*Your task:*
Set down all of the entries precisely as they were written.

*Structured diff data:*
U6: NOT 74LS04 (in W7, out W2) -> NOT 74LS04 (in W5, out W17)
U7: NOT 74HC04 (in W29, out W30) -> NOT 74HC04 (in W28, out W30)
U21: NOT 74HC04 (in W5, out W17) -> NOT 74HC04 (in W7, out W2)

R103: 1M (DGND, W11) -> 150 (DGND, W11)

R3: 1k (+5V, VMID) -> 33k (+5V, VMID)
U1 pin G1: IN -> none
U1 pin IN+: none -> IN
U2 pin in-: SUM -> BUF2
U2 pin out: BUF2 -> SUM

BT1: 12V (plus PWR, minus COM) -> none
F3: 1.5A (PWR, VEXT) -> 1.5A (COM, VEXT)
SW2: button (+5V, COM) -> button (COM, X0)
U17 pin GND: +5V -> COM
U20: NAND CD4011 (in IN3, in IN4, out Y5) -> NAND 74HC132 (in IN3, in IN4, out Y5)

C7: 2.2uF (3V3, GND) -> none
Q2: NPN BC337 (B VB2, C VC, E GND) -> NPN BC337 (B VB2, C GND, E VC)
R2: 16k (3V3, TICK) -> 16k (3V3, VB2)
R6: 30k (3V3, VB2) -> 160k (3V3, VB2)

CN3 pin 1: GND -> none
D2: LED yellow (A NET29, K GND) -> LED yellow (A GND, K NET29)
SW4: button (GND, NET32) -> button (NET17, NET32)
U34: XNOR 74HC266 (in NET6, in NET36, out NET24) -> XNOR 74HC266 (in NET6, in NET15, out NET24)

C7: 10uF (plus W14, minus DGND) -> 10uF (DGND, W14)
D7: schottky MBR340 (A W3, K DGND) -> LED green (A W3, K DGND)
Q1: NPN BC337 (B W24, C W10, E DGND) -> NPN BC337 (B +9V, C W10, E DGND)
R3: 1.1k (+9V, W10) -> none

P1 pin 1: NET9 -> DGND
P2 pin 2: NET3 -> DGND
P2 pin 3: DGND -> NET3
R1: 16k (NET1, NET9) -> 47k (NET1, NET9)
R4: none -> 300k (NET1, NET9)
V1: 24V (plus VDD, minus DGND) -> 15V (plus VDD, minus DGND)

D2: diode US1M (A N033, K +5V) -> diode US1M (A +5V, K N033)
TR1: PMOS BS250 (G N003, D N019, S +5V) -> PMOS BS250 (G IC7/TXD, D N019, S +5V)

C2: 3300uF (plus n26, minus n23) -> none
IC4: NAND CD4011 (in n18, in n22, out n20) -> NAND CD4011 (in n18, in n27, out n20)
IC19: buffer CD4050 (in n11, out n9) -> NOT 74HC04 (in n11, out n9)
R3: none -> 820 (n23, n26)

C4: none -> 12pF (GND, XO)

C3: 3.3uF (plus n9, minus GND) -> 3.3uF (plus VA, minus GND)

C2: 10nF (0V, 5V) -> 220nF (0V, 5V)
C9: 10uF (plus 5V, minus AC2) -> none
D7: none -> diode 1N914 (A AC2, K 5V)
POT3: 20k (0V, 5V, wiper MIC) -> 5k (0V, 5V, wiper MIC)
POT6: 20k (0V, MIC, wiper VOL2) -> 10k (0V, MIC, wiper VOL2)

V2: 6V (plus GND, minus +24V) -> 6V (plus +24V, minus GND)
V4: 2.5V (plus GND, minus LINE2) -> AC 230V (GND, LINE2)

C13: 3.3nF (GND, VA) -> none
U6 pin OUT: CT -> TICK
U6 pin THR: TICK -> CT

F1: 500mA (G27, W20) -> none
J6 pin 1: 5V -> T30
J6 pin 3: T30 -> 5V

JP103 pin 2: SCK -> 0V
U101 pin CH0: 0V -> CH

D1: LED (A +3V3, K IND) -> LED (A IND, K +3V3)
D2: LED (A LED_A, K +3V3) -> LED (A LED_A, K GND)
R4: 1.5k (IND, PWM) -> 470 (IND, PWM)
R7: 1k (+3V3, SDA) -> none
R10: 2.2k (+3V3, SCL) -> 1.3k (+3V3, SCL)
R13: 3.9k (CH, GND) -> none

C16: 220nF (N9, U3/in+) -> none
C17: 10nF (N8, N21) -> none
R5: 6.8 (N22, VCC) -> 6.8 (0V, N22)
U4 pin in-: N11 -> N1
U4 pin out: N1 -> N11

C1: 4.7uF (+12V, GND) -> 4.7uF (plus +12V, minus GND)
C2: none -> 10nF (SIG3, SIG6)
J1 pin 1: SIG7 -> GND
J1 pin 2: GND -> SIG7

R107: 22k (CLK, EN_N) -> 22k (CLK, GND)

*Reply to the task:*
U6: NOT 74LS04 (in W7, out W2) -> NOT 74LS04 (in W5, out W17)
U7: NOT 74HC04 (in W29, out W30) -> NOT 74HC04 (in W28, out W30)
U21: NOT 74HC04 (in W5, out W17) -> NOT 74HC04 (in W7, out W2)

R103: 1M (DGND, W11) -> 150 (DGND, W11)

R3: 1k (+5V, VMID) -> 33k (+5V, VMID)
U1 pin G1: IN -> none
U1 pin IN+: none -> IN
U2 pin in-: SUM -> BUF2
U2 pin out: BUF2 -> SUM

BT1: 12V (plus PWR, minus COM) -> none
F3: 1.5A (PWR, VEXT) -> 1.5A (COM, VEXT)
SW2: button (+5V, COM) -> button (COM, X0)
U17 pin GND: +5V -> COM
U20: NAND CD4011 (in IN3, in IN4, out Y5) -> NAND 74HC132 (in IN3, in IN4, out Y5)

C7: 2.2uF (3V3, GND) -> none
Q2: NPN BC337 (B VB2, C VC, E GND) -> NPN BC337 (B VB2, C GND, E VC)
R2: 16k (3V3, TICK) -> 16k (3V3, VB2)
R6: 30k (3V3, VB2) -> 160k (3V3, VB2)

CN3 pin 1: GND -> none
D2: LED yellow (A NET29, K GND) -> LED yellow (A GND, K NET29)
SW4: button (GND, NET32) -> button (NET17, NET32)
U34: XNOR 74HC266 (in NET6, in NET36, out NET24) -> XNOR 74HC266 (in NET6, in NET15, out NET24)

C7: 10uF (plus W14, minus DGND) -> 10uF (DGND, W14)
D7: schottky MBR340 (A W3, K DGND) -> LED green (A W3, K DGND)
Q1: NPN BC337 (B W24, C W10, E DGND) -> NPN BC337 (B +9V, C W10, E DGND)
R3: 1.1k (+9V, W10) -> none

P1 pin 1: NET9 -> DGND
P2 pin 2: NET3 -> DGND
P2 pin 3: DGND -> NET3
R1: 16k (NET1, NET9) -> 47k (NET1, NET9)
R4: none -> 300k (NET1, NET9)
V1: 24V (plus VDD, minus DGND) -> 15V (plus VDD, minus DGND)

D2: diode US1M (A N033, K +5V) -> diode US1M (A +5V, K N033)
TR1: PMOS BS250 (G N003, D N019, S +5V) -> PMOS BS250 (G IC7/TXD, D N019, S +5V)

C2: 3300uF (plus n26, minus n23) -> none
IC4: NAND CD4011 (in n18, in n22, out n20) -> NAND CD4011 (in n18, in n27, out n20)
IC19: buffer CD4050 (in n11, out n9) -> NOT 74HC04 (in n11, out n9)
R3: none -> 820 (n23, n26)

C4: none -> 12pF (GND, XO)

C3: 3.3uF (plus n9, minus GND) -> 3.3uF (plus VA, minus GND)

C2: 10nF (0V, 5V) -> 220nF (0V, 5V)
C9: 10uF (plus 5V, minus AC2) -> none
D7: none -> diode 1N914 (A AC2, K 5V)
POT3: 20k (0V, 5V, wiper MIC) -> 5k (0V, 5V, wiper MIC)
POT6: 20k (0V, MIC, wiper VOL2) -> 10k (0V, MIC, wiper VOL2)

V2: 6V (plus GND, minus +24V) -> 6V (plus +24V, minus GND)
V4: 2.5V (plus GND, minus LINE2) -> AC 230V (GND, LINE2)

C13: 3.3nF (GND, VA) -> none
U6 pin OUT: CT -> TICK
U6 pin THR: TICK -> CT

F1: 500mA (G27, W20) -> none
J6 pin 1: 5V -> T30
J6 pin 3: T30 -> 5V

JP103 pin 2: SCK -> 0V
U101 pin CH0: 0V -> CH

D1: LED (A +3V3, K IND) -> LED (A IND, K +3V3)
D2: LED (A LED_A, K +3V3) -> LED (A LED_A, K GND)
R4: 1.5k (IND, PWM) -> 470 (IND, PWM)
R7: 1k (+3V3, SDA) -> none
R10: 2.2k (+3V3, SCL) -> 1.3k (+3V3, SCL)
R13: 3.9k (CH, GND) -> none

C16: 220nF (N9, U3/in+) -> none
C17: 10nF (N8, N21) -> none
R5: 6.8 (N22, VCC) -> 6.8 (0V, N22)
U4 pin in-: N11 -> N1
U4 pin out: N1 -> N11

C1: 4.7uF (+12V, GND) -> 4.7uF (plus +12V, minus GND)
C2: none -> 10nF (SIG3, SIG6)
J1 pin 1: SIG7 -> GND
J1 pin 2: GND -> SIG7

R107: 22k (CLK, EN_N) -> 22k (CLK, GND)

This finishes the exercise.